> **Problem details**
Whatever the records say, repeat them exactly as given.

> **Data provided**

◇ ◇ ◇ ◇ ◇

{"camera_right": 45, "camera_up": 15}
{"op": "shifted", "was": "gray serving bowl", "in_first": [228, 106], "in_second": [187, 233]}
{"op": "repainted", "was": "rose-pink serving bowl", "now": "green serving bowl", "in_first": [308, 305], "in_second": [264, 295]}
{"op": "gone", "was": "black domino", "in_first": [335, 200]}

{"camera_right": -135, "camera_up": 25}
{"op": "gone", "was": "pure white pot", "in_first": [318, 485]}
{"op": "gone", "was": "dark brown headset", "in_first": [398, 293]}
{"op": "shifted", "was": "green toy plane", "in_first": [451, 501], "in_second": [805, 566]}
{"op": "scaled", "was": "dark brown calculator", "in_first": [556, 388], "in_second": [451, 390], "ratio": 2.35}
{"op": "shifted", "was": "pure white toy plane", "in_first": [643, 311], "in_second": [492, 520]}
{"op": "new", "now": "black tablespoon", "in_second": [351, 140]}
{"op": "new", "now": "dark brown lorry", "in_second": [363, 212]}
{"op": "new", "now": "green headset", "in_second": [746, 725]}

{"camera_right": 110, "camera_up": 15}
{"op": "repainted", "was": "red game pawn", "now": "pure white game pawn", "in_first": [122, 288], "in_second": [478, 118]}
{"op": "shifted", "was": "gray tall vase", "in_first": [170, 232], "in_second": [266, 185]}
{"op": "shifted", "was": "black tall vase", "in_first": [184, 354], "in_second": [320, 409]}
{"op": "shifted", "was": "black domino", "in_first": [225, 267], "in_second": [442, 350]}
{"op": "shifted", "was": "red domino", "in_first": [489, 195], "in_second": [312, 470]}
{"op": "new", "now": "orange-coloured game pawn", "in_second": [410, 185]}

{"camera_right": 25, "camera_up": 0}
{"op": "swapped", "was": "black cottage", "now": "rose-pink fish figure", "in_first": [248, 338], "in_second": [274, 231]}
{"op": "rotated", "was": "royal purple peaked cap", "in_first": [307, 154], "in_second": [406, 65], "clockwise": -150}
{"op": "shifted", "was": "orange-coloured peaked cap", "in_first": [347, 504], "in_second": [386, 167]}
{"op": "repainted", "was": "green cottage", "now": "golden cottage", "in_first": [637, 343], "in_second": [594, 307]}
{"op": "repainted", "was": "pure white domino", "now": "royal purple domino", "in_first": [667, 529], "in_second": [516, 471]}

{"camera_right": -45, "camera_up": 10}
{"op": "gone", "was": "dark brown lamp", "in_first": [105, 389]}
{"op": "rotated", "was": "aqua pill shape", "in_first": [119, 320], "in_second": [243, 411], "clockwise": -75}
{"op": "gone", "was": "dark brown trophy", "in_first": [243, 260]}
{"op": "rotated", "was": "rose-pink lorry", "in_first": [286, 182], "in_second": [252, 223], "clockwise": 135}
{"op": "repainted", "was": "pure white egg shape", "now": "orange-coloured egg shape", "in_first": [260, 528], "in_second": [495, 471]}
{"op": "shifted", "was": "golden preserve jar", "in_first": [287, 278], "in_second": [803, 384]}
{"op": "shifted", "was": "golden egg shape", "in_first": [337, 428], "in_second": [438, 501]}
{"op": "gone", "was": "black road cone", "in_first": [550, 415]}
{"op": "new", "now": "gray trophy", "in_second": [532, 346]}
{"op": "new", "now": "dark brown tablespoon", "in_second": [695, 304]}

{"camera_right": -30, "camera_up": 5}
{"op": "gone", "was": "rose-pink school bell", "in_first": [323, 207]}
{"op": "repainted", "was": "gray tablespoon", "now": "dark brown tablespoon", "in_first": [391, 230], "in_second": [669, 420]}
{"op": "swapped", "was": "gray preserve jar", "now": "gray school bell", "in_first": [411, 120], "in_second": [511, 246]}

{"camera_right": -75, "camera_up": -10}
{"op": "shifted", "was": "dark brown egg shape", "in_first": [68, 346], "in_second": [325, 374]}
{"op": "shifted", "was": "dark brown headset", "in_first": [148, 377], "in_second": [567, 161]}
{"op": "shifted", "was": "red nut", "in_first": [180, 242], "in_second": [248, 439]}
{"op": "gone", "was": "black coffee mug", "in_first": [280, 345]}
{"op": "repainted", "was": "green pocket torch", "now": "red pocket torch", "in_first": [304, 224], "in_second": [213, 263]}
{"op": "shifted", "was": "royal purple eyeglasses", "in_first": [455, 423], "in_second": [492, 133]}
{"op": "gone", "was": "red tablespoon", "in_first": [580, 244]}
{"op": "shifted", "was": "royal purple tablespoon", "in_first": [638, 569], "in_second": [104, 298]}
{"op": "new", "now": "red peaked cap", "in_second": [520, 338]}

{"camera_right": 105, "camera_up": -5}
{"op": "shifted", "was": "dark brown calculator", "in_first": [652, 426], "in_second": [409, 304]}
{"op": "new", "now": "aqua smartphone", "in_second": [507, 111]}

◇ ◇ ◇ ◇ ◇

> **Response area**
{"camera_right": 45, "camera_up": 15}
{"op": "shifted", "was": "gray serving bowl", "in_first": [228, 106], "in_second": [187, 233]}
{"op": "repainted", "was": "rose-pink serving bowl", "now": "green serving bowl", "in_first": [308, 305], "in_second": [264, 295]}
{"op": "gone", "was": "black domino", "in_first": [335, 200]}

{"camera_right": -135, "camera_up": 25}
{"op": "gone", "was": "pure white pot", "in_first": [318, 485]}
{"op": "gone", "was": "dark brown headset", "in_first": [398, 293]}
{"op": "shifted", "was": "green toy plane", "in_first": [451, 501], "in_second": [805, 566]}
{"op": "scaled", "was": "dark brown calculator", "in_first": [556, 388], "in_second": [451, 390], "ratio": 2.35}
{"op": "shifted", "was": "pure white toy plane", "in_first": [643, 311], "in_second": [492, 520]}
{"op": "new", "now": "black tablespoon", "in_second": [351, 140]}
{"op": "new", "now": "dark brown lorry", "in_second": [363, 212]}
{"op": "new", "now": "green headset", "in_second": [746, 725]}

{"camera_right": 110, "camera_up": 15}
{"op": "repainted", "was": "red game pawn", "now": "pure white game pawn", "in_first": [122, 288], "in_second": [478, 118]}
{"op": "shifted", "was": "gray tall vase", "in_first": [170, 232], "in_second": [266, 185]}
{"op": "shifted", "was": "black tall vase", "in_first": [184, 354], "in_second": [320, 409]}
{"op": "shifted", "was": "black domino", "in_first": [225, 267], "in_second": [442, 350]}
{"op": "shifted", "was": "red domino", "in_first": [489, 195], "in_second": [312, 470]}
{"op": "new", "now": "orange-coloured game pawn", "in_second": [410, 185]}

{"camera_right": 25, "camera_up": 0}
{"op": "swapped", "was": "black cottage", "now": "rose-pink fish figure", "in_first": [248, 338], "in_second": [274, 231]}
{"op": "rotated", "was": "royal purple peaked cap", "in_first": [307, 154], "in_second": [406, 65], "clockwise": -150}
{"op": "shifted", "was": "orange-coloured peaked cap", "in_first": [347, 504], "in_second": [386, 167]}
{"op": "repainted", "was": "green cottage", "now": "golden cottage", "in_first": [637, 343], "in_second": [594, 307]}
{"op": "repainted", "was": "pure white domino", "now": "royal purple domino", "in_first": [667, 529], "in_second": [516, 471]}

{"camera_right": -45, "camera_up": 10}
{"op": "gone", "was": "dark brown lamp", "in_first": [105, 389]}
{"op": "rotated", "was": "aqua pill shape", "in_first": [119, 320], "in_second": [243, 411], "clockwise": -75}
{"op": "gone", "was": "dark brown trophy", "in_first": [243, 260]}
{"op": "rotated", "was": "rose-pink lorry", "in_first": [286, 182], "in_second": [252, 223], "clockwise": 135}
{"op": "repainted", "was": "pure white egg shape", "now": "orange-coloured egg shape", "in_first": [260, 528], "in_second": [495, 471]}
{"op": "shifted", "was": "golden preserve jar", "in_first": [287, 278], "in_second": [803, 384]}
{"op": "shifted", "was": "golden egg shape", "in_first": [337, 428], "in_second": [438, 501]}
{"op": "gone", "was": "black road cone", "in_first": [550, 415]}
{"op": "new", "now": "gray trophy", "in_second": [532, 346]}
{"op": "new", "now": "dark brown tablespoon", "in_second": [695, 304]}

{"camera_right": -30, "camera_up": 5}
{"op": "gone", "was": "rose-pink school bell", "in_first": [323, 207]}
{"op": "repainted", "was": "gray tablespoon", "now": "dark brown tablespoon", "in_first": [391, 230], "in_second": [669, 420]}
{"op": "swapped", "was": "gray preserve jar", "now": "gray school bell", "in_first": [411, 120], "in_second": [511, 246]}

{"camera_right": -75, "camera_up": -10}
{"op": "shifted", "was": "dark brown egg shape", "in_first": [68, 346], "in_second": [325, 374]}
{"op": "shifted", "was": "dark brown headset", "in_first": [148, 377], "in_second": [567, 161]}
{"op": "shifted", "was": "red nut", "in_first": [180, 242], "in_second": [248, 439]}
{"op": "gone", "was": "black coffee mug", "in_first": [280, 345]}
{"op": "repainted", "was": "green pocket torch", "now": "red pocket torch", "in_first": [304, 224], "in_second": [213, 263]}
{"op": "shifted", "was": "royal purple eyeglasses", "in_first": [455, 423], "in_second": [492, 133]}
{"op": "gone", "was": "red tablespoon", "in_first": [580, 244]}
{"op": "shifted", "was": "royal purple tablespoon", "in_first": [638, 569], "in_second": [104, 298]}
{"op": "new", "now": "red peaked cap", "in_second": [520, 338]}

{"camera_right": 105, "camera_up": -5}
{"op": "shifted", "was": "dark brown calculator", "in_first": [652, 426], "in_second": [409, 304]}
{"op": "new", "now": "aqua smartphone", "in_second": [507, 111]}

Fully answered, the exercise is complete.